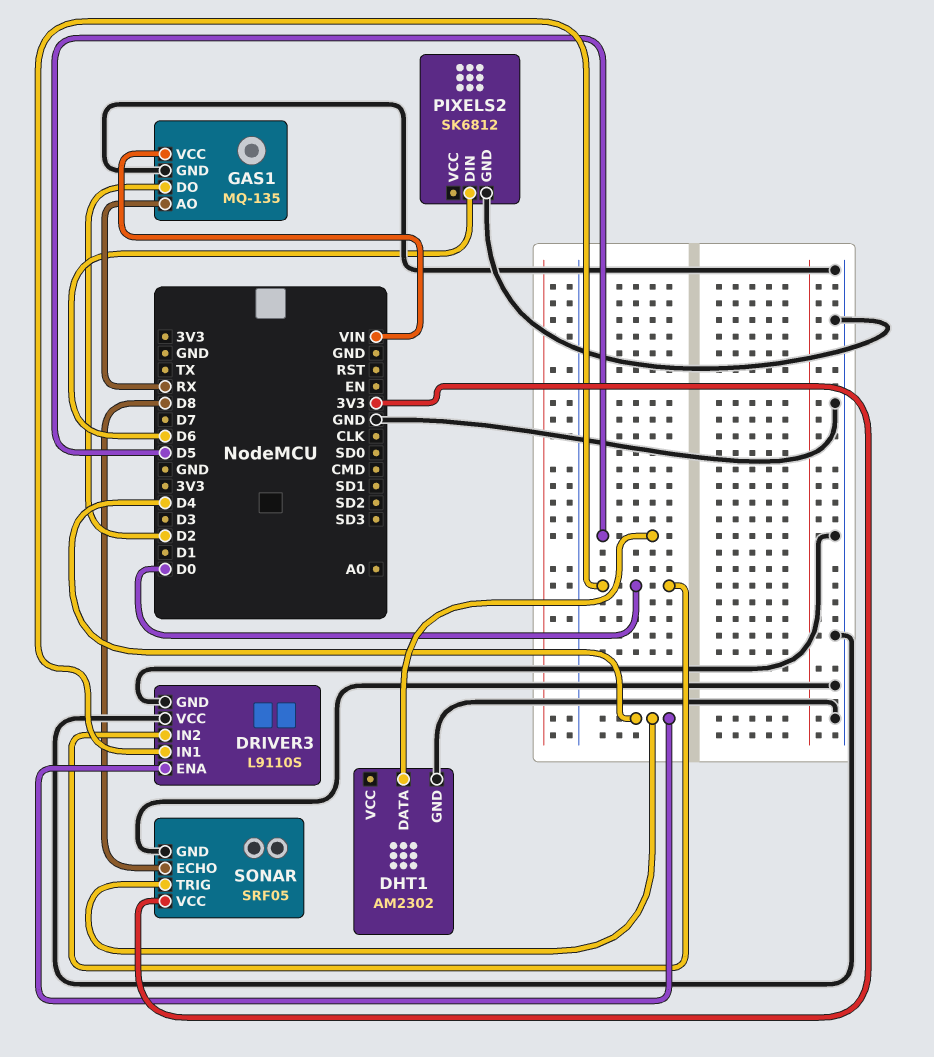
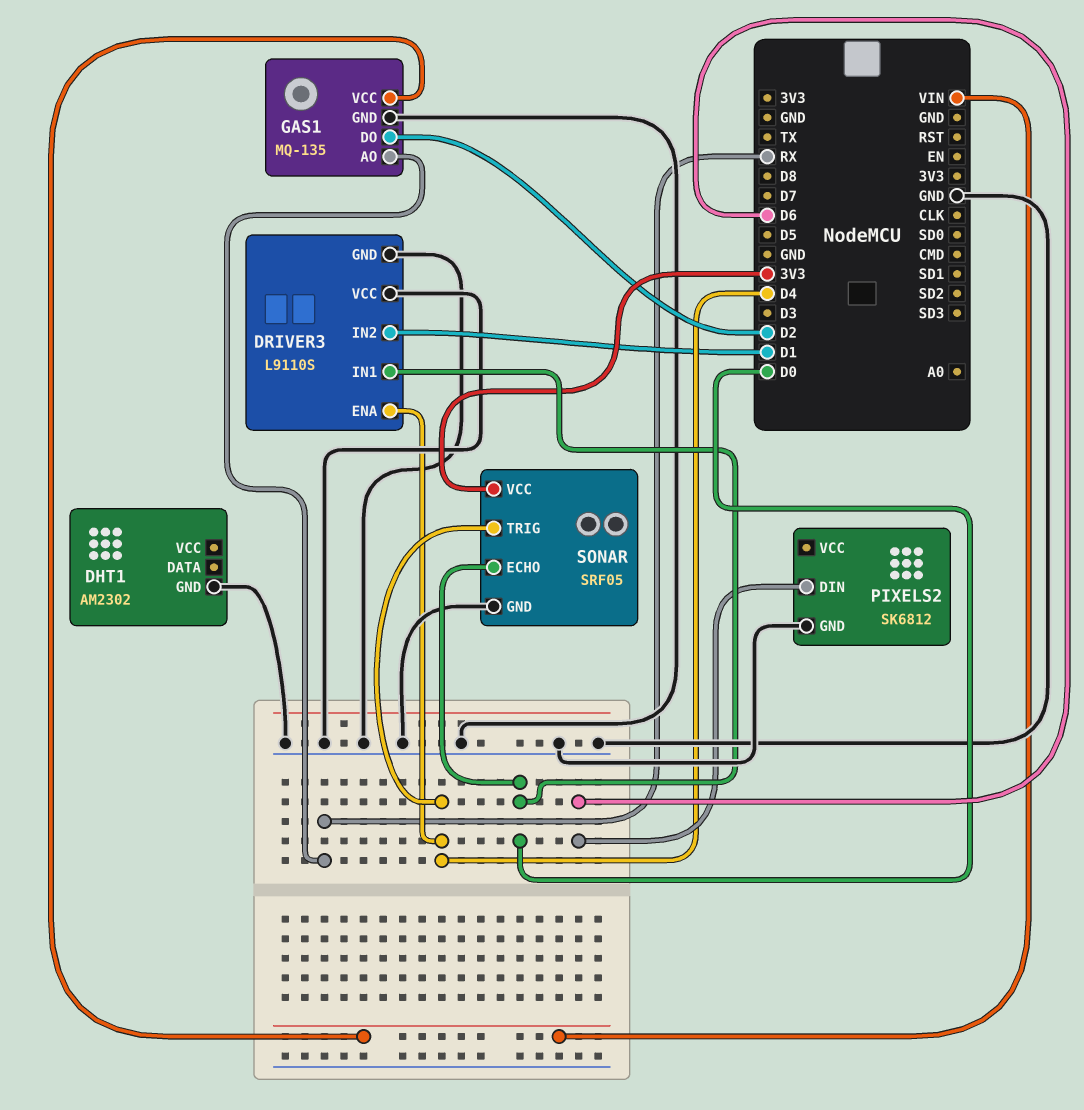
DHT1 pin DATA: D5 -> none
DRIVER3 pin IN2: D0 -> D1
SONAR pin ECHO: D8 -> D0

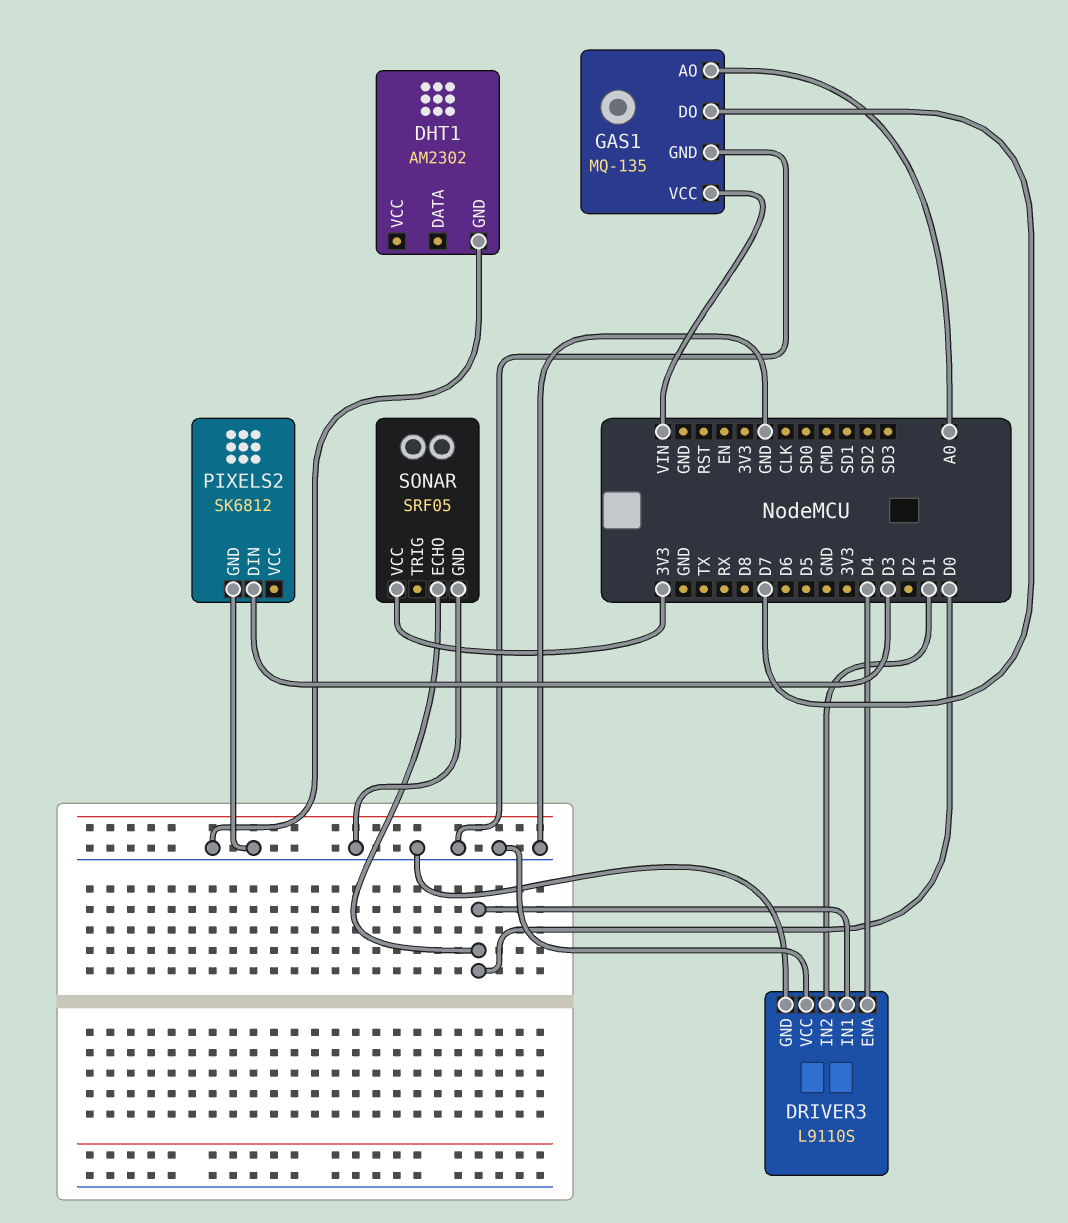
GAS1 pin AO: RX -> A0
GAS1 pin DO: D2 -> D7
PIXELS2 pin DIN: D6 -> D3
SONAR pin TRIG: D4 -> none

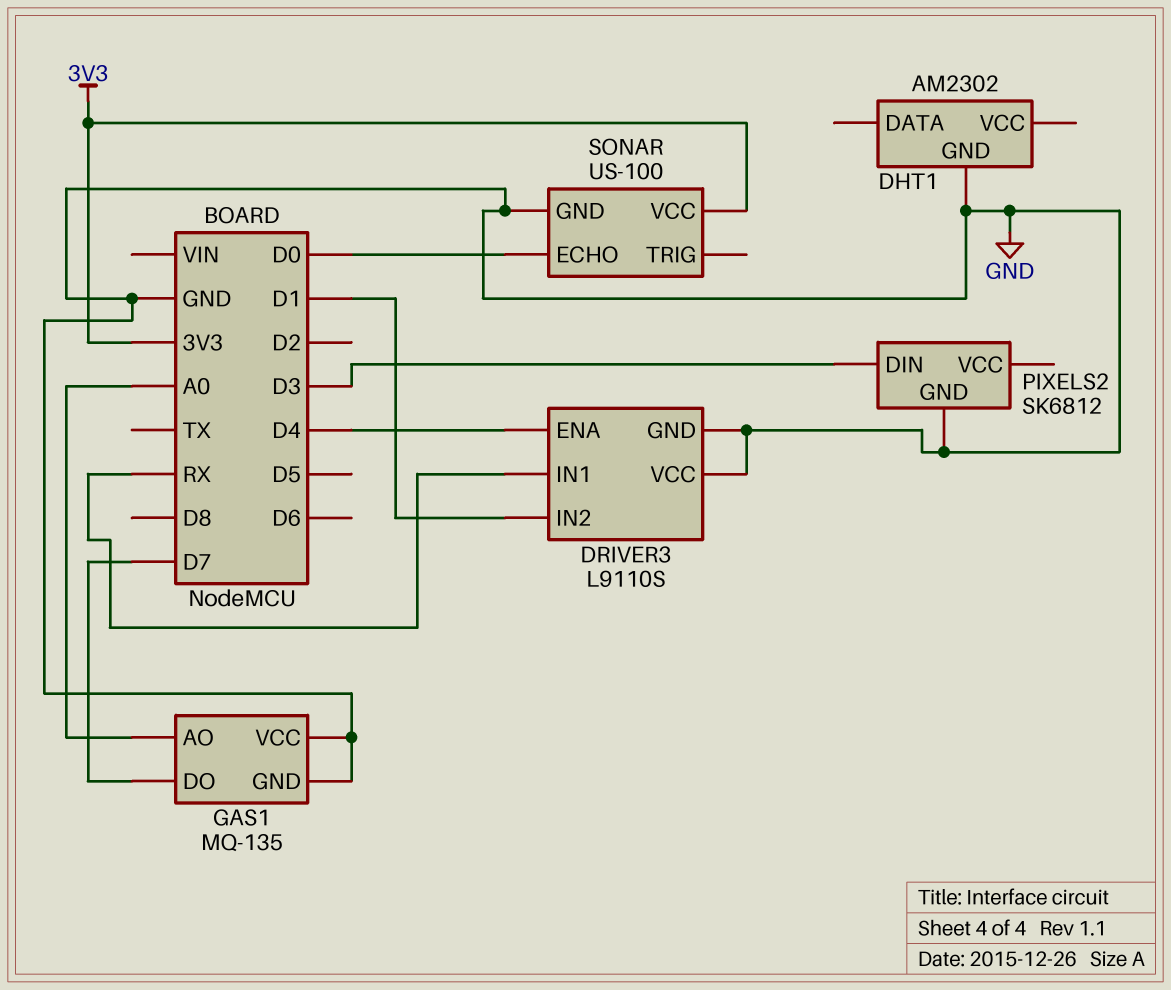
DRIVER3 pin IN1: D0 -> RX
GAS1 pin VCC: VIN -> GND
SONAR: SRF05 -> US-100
==
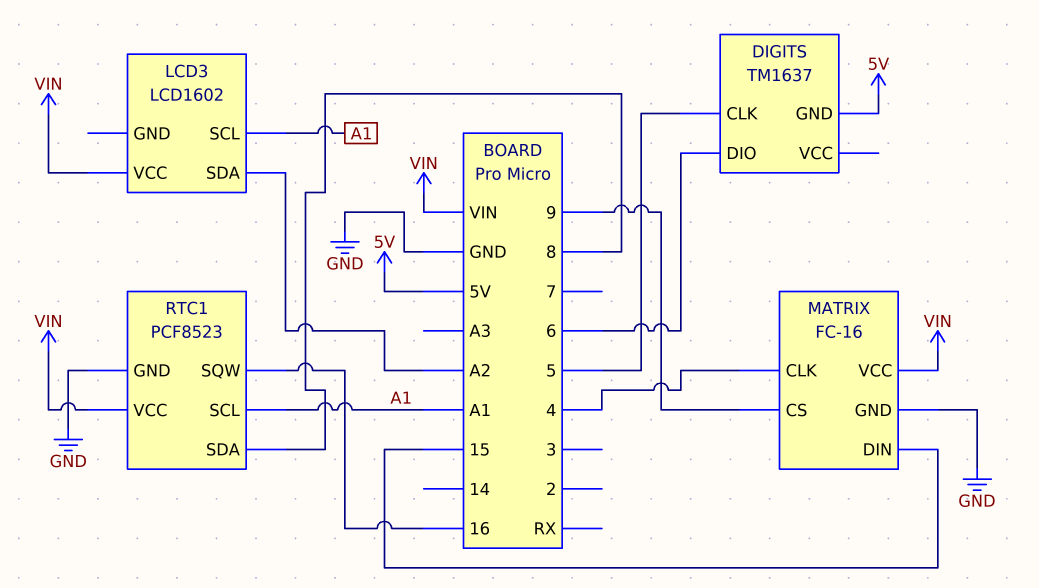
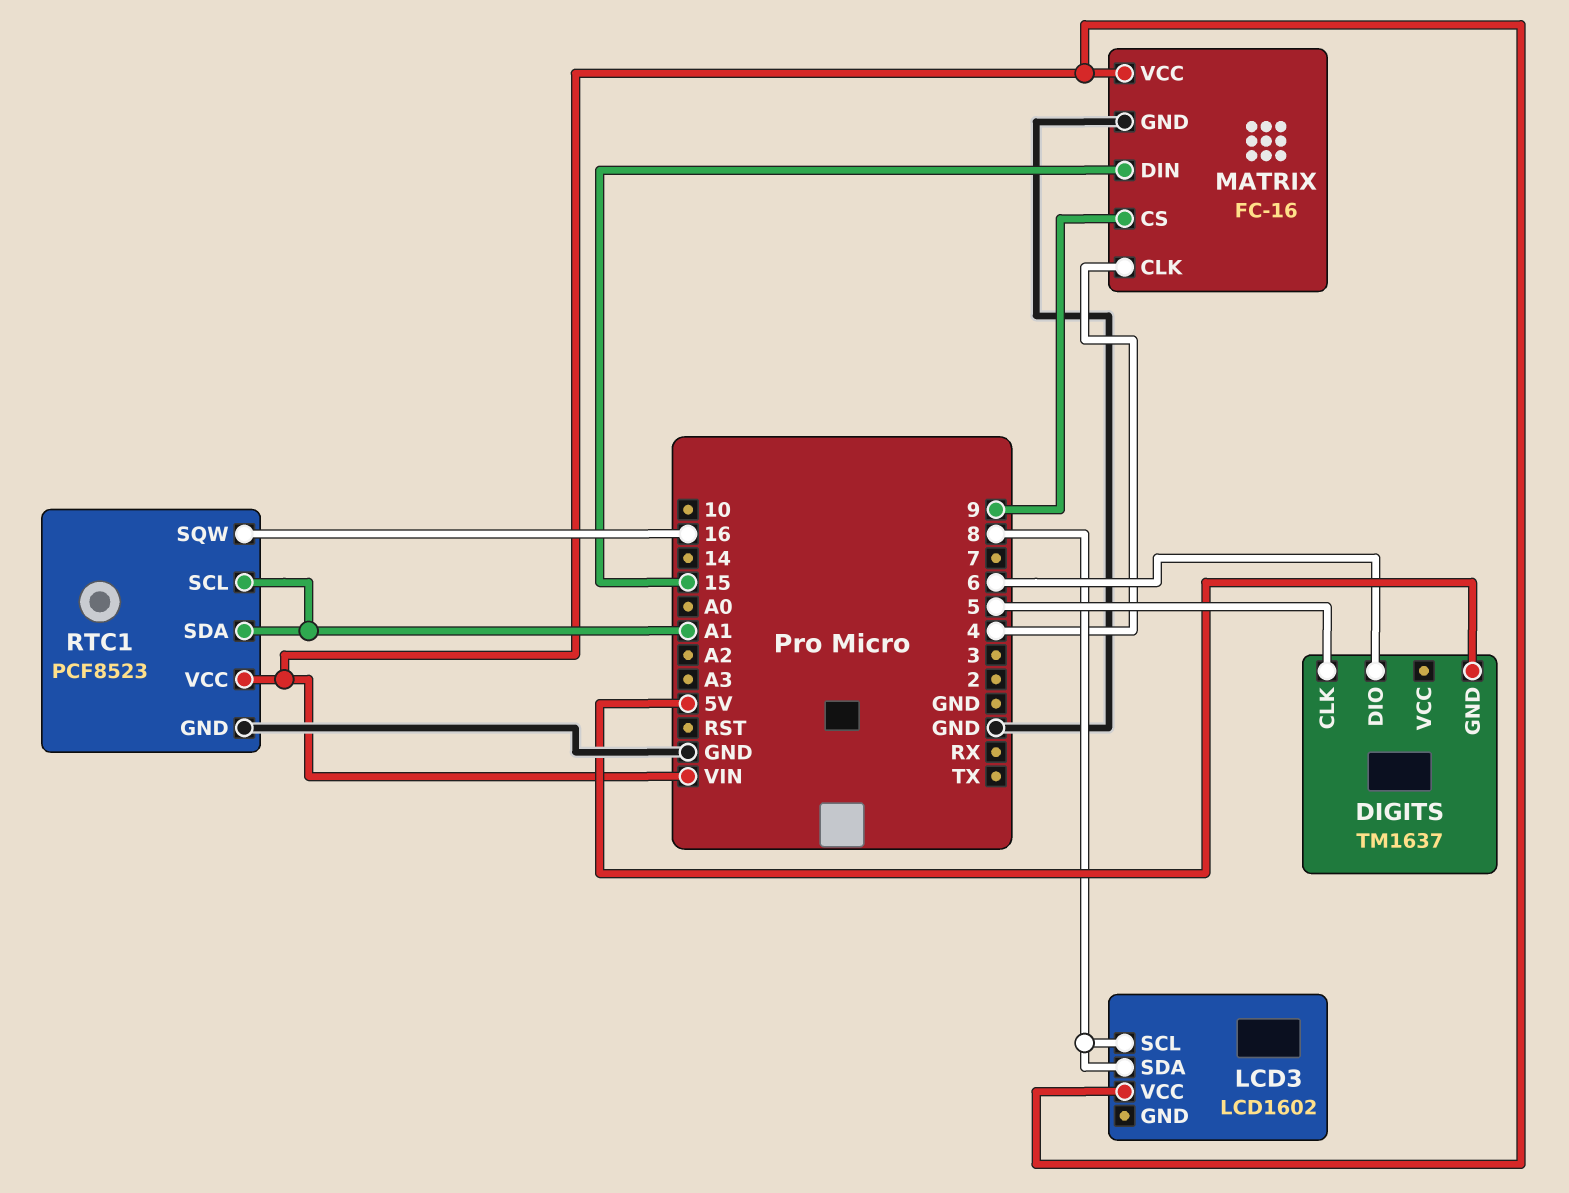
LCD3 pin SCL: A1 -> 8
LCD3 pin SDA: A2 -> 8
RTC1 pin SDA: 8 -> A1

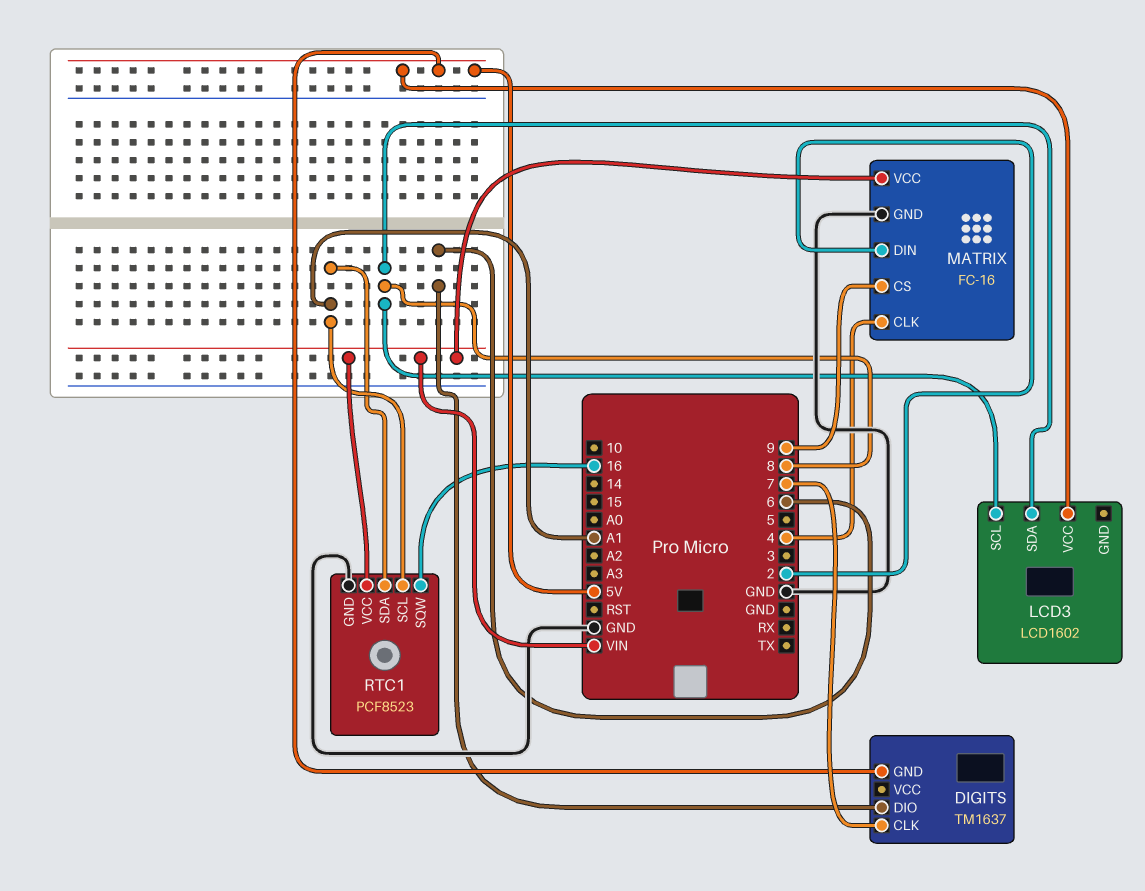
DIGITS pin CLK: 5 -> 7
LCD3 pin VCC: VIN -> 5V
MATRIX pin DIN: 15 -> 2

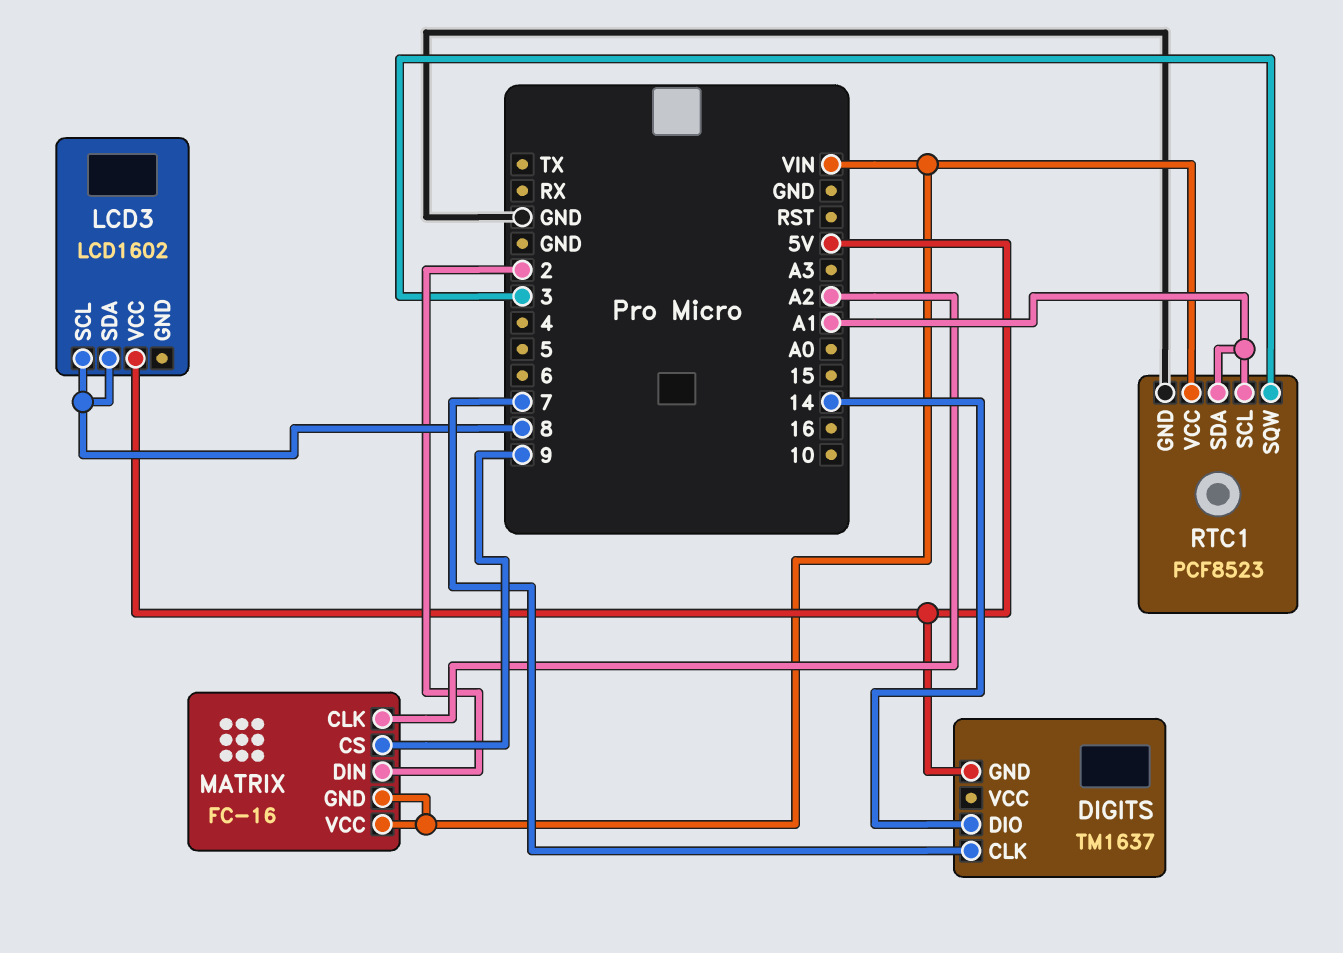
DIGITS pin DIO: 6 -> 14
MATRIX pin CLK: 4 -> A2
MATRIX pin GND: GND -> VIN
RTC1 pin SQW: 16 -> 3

**Task brief**
Working from the entries above, please transcribe only the lines from the line with "MATRIX pin DIN: 15 -> 2" through the line with "RTC1 pin SQW: 16 -> 3", exactly, with both end lines and without pictures.

**Your response**
MATRIX pin DIN: 15 -> 2

DIGITS pin DIO: 6 -> 14
MATRIX pin CLK: 4 -> A2
MATRIX pin GND: GND -> VIN
RTC1 pin SQW: 16 -> 3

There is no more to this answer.